● **Task to carry out**: Copy the records below, from the line containing "TFT2 pin CS: GP13 -> GP16" through the last line; leave out pictures.

● **Material shown**:
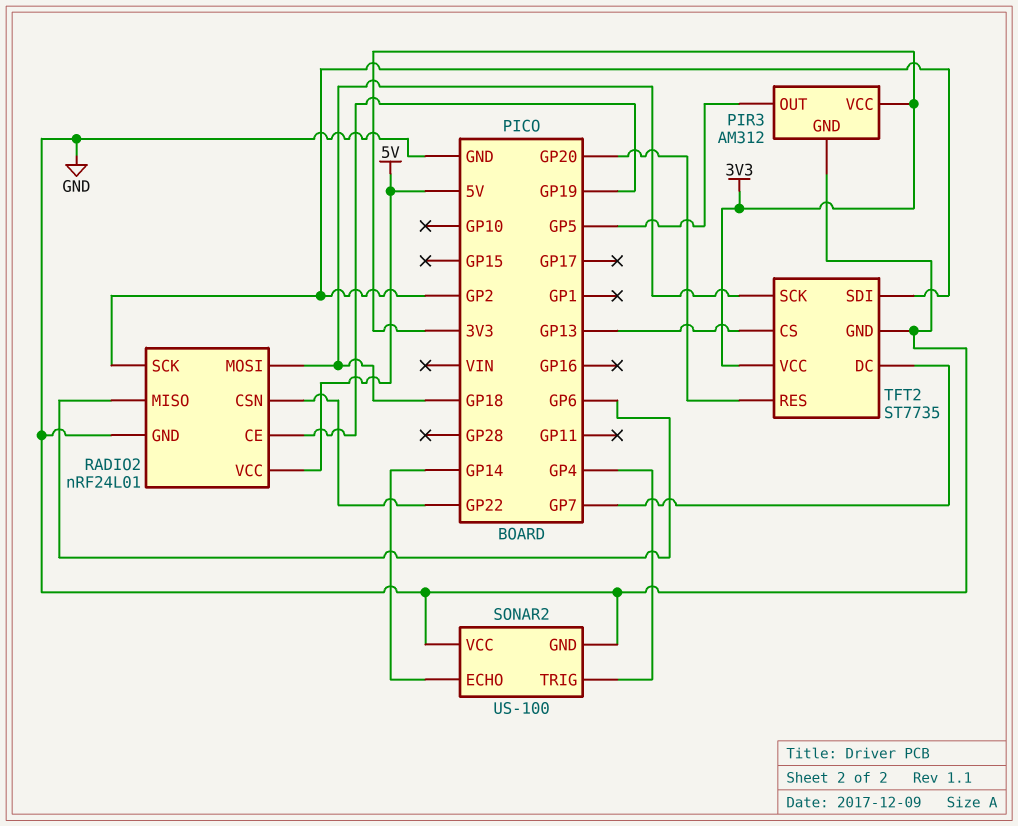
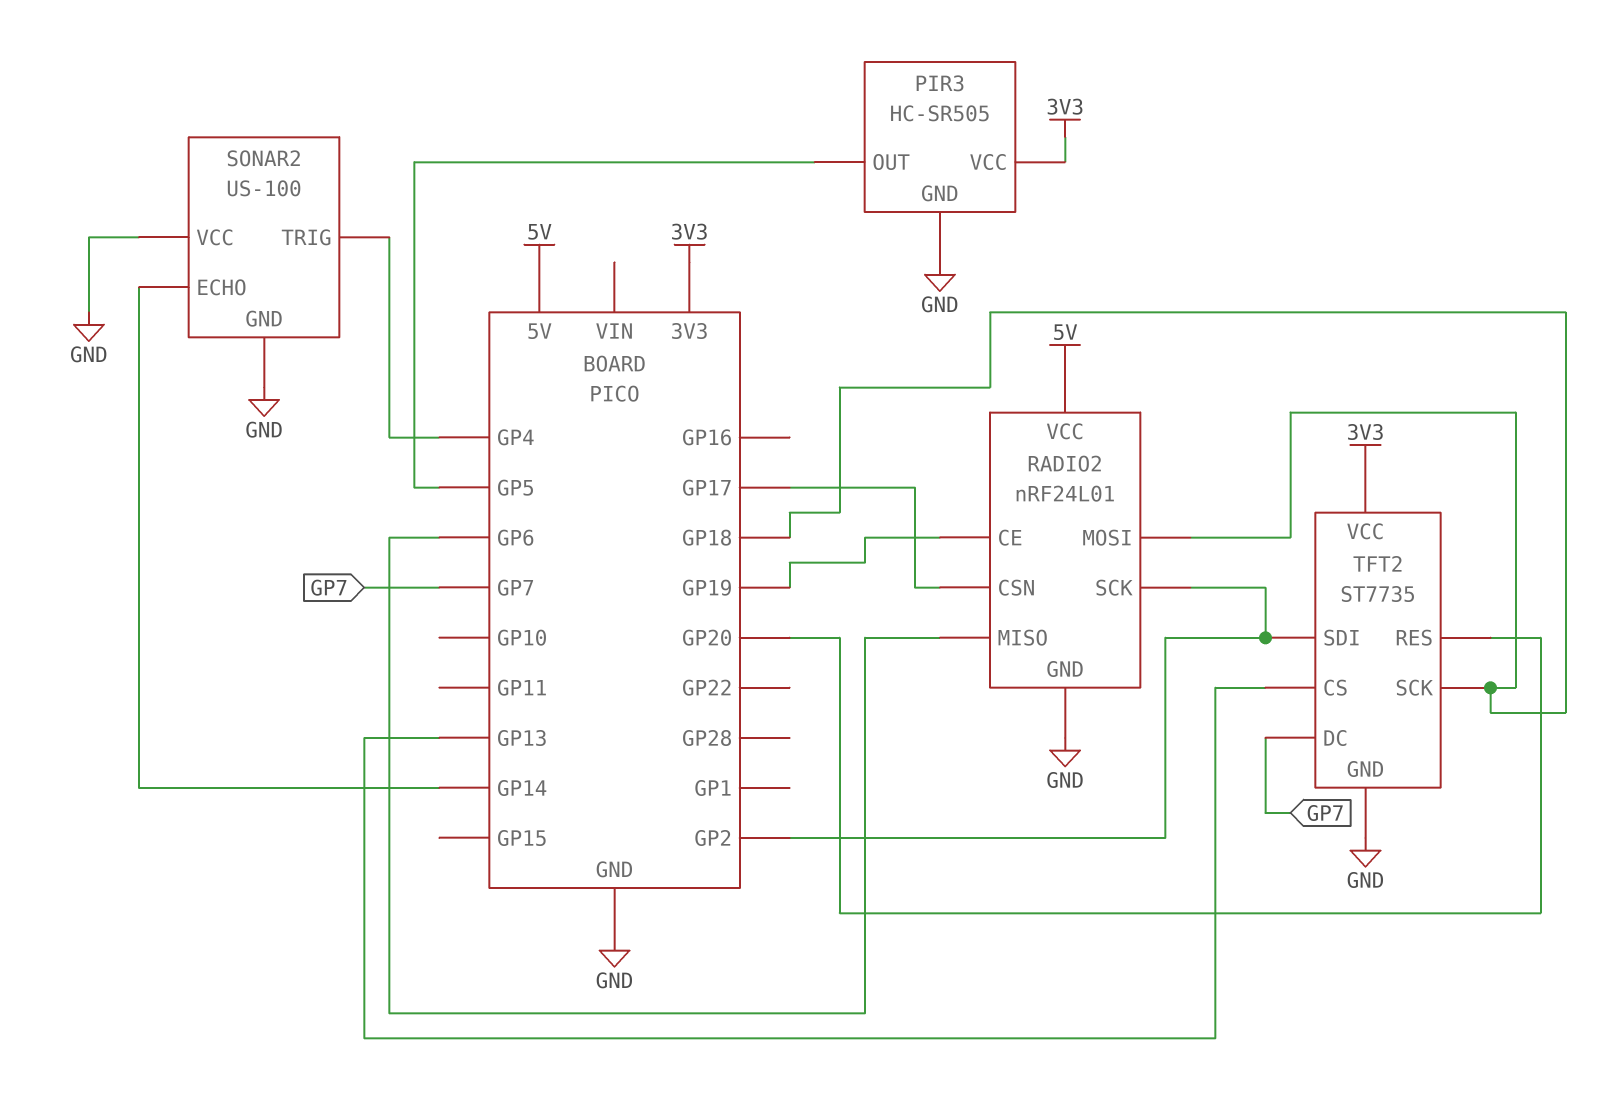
PIR3: AM312 -> HC-SR505
RADIO2 pin CSN: GP22 -> GP17

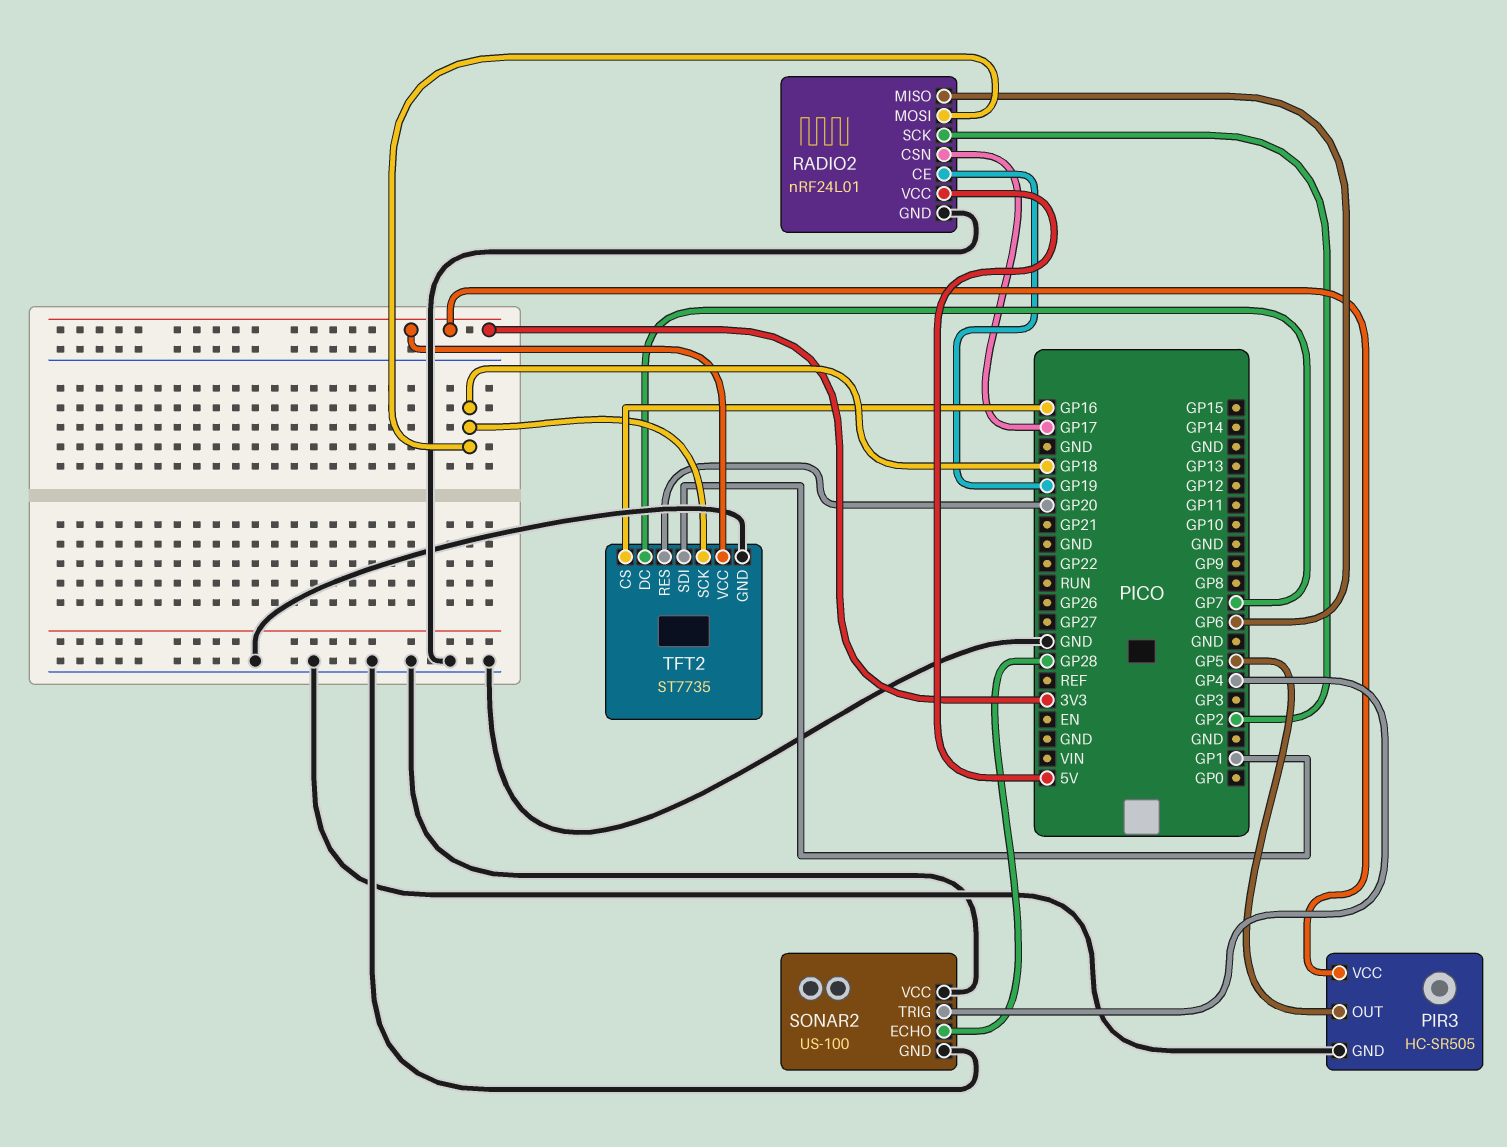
SONAR2 pin ECHO: GP14 -> GP28
TFT2 pin CS: GP13 -> GP16
TFT2 pin SDI: GP2 -> GP1

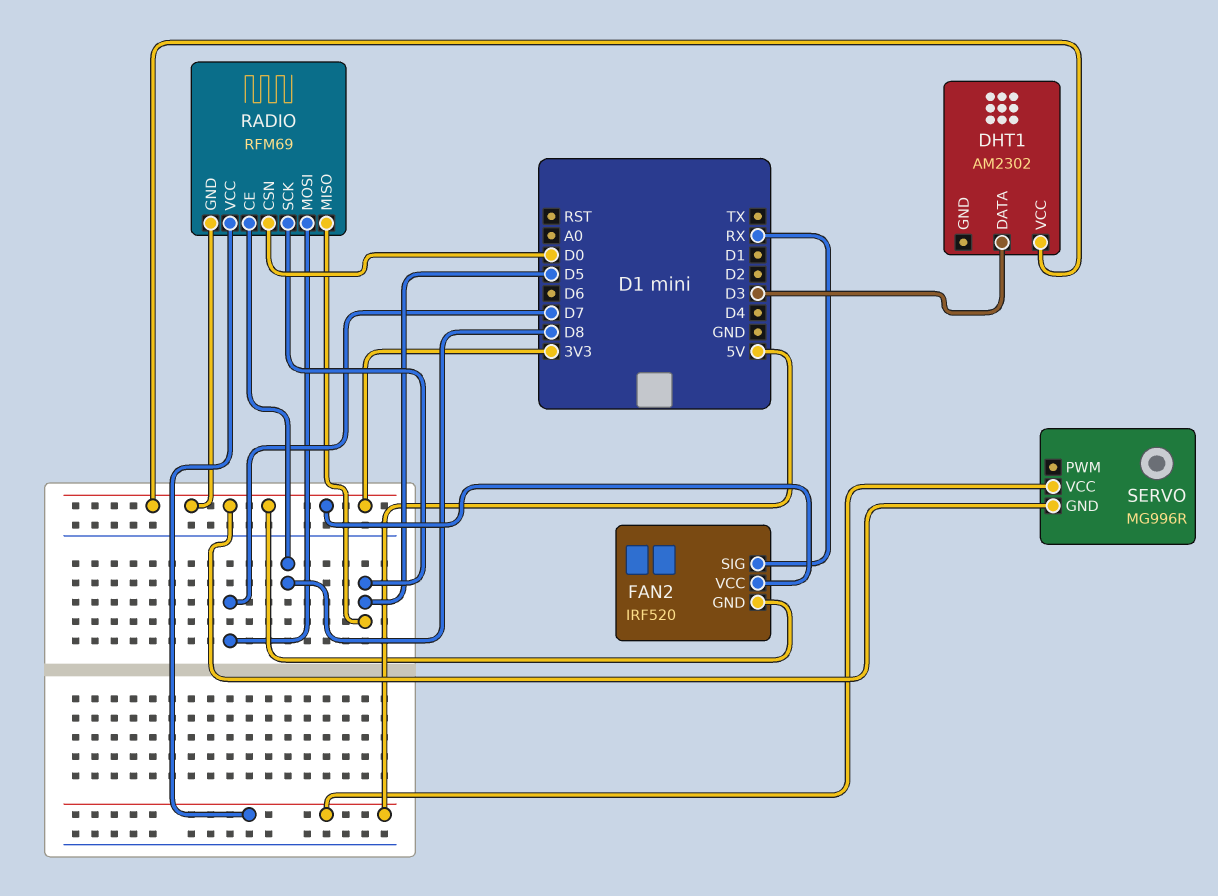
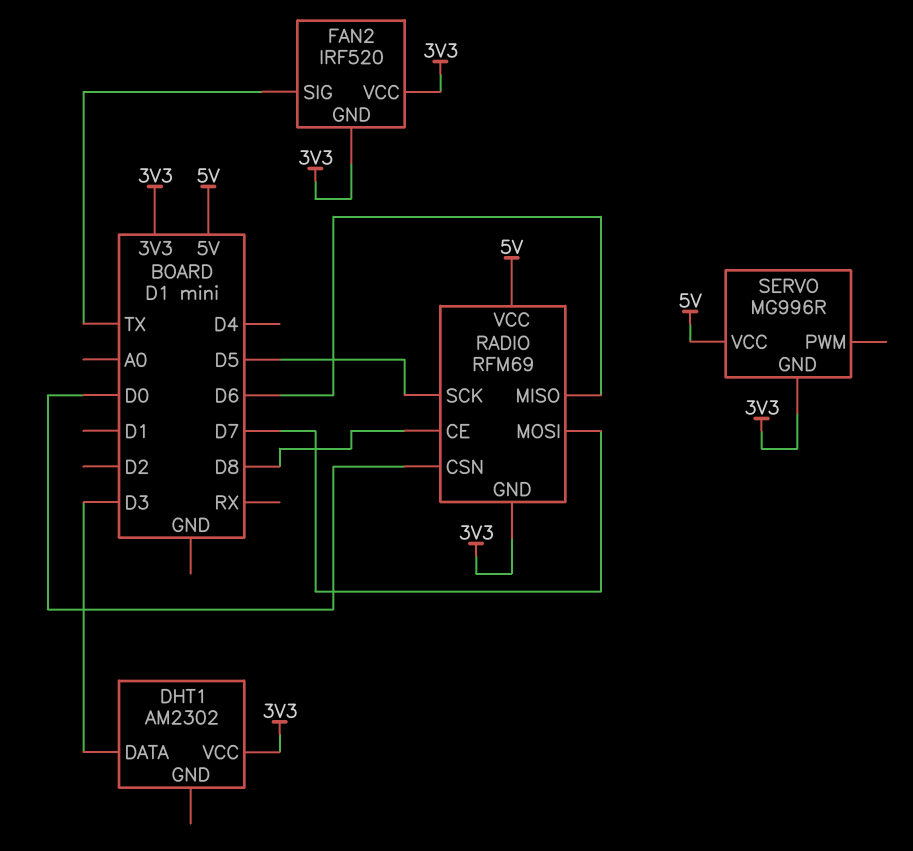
FAN2 pin SIG: RX -> TX
RADIO pin MISO: D5 -> D6

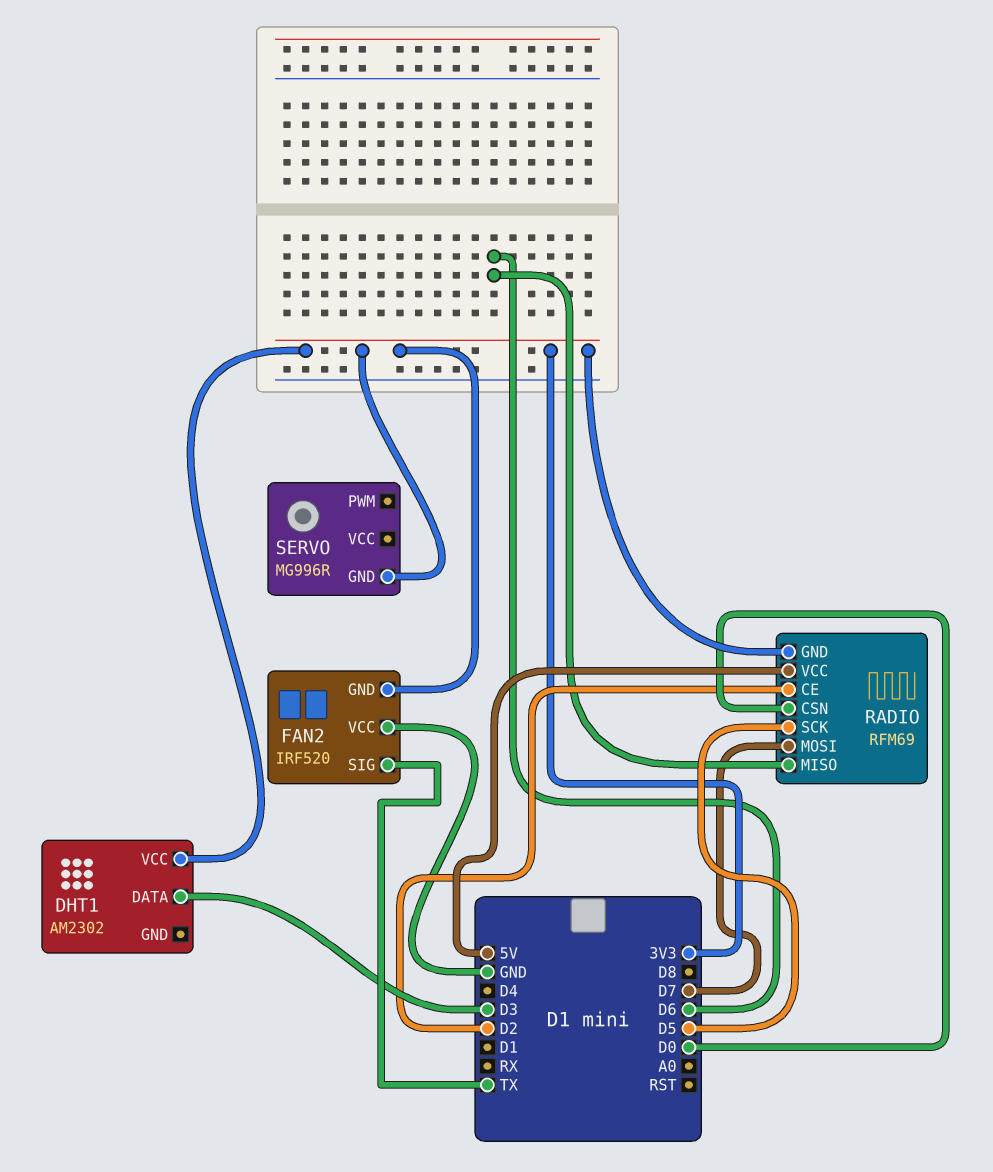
FAN2 pin VCC: 3V3 -> GND
RADIO pin CE: D8 -> D2
SERVO pin VCC: 5V -> none

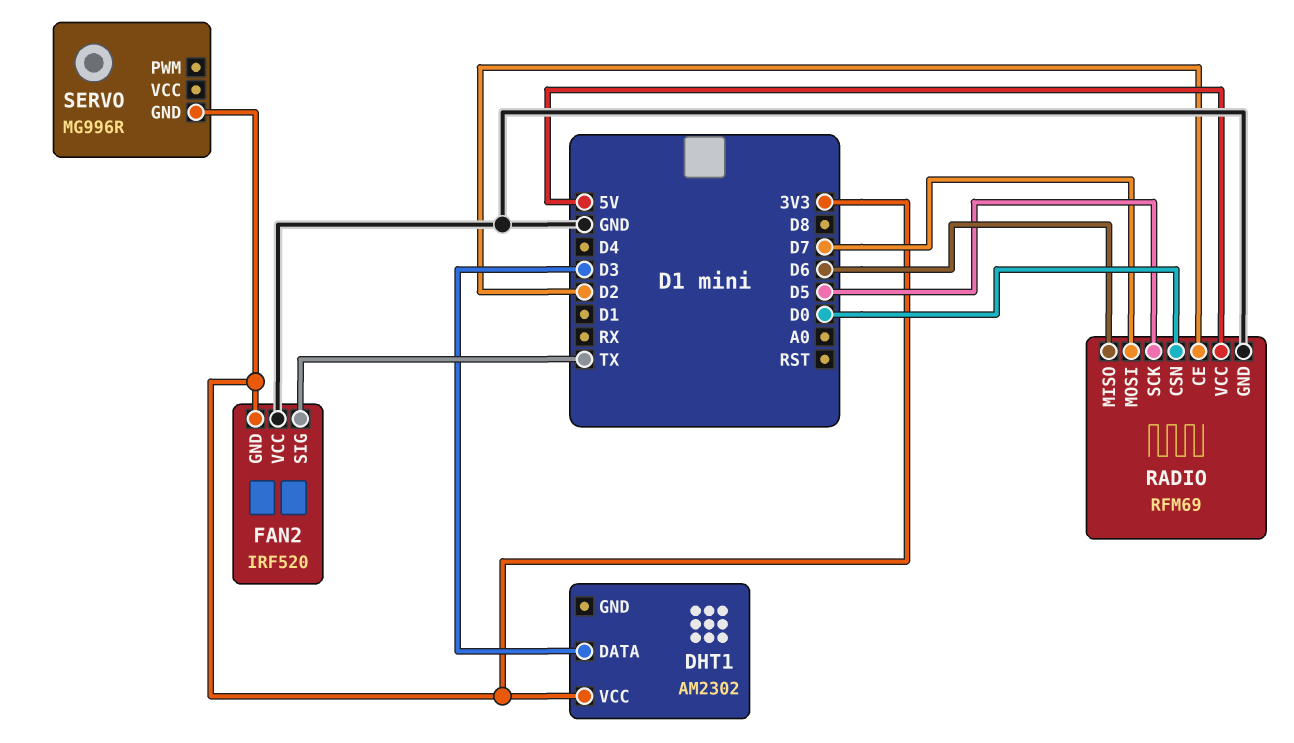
RADIO pin GND: 3V3 -> GND

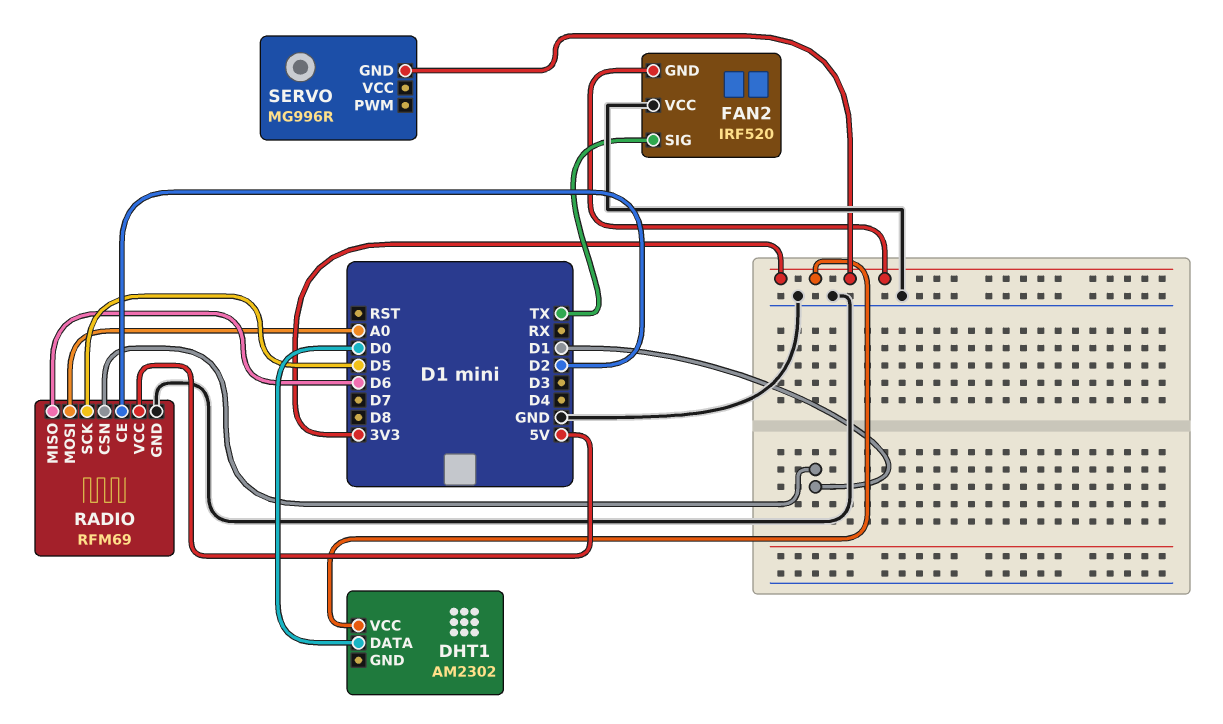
DHT1 pin DATA: D3 -> D0
RADIO pin CSN: D0 -> D1
RADIO pin MOSI: D7 -> A0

● **Exercise solution**:
TFT2 pin CS: GP13 -> GP16
TFT2 pin SDI: GP2 -> GP1

FAN2 pin SIG: RX -> TX
RADIO pin MISO: D5 -> D6

FAN2 pin VCC: 3V3 -> GND
RADIO pin CE: D8 -> D2
SERVO pin VCC: 5V -> none

RADIO pin GND: 3V3 -> GND

DHT1 pin DATA: D3 -> D0
RADIO pin CSN: D0 -> D1
RADIO pin MOSI: D7 -> A0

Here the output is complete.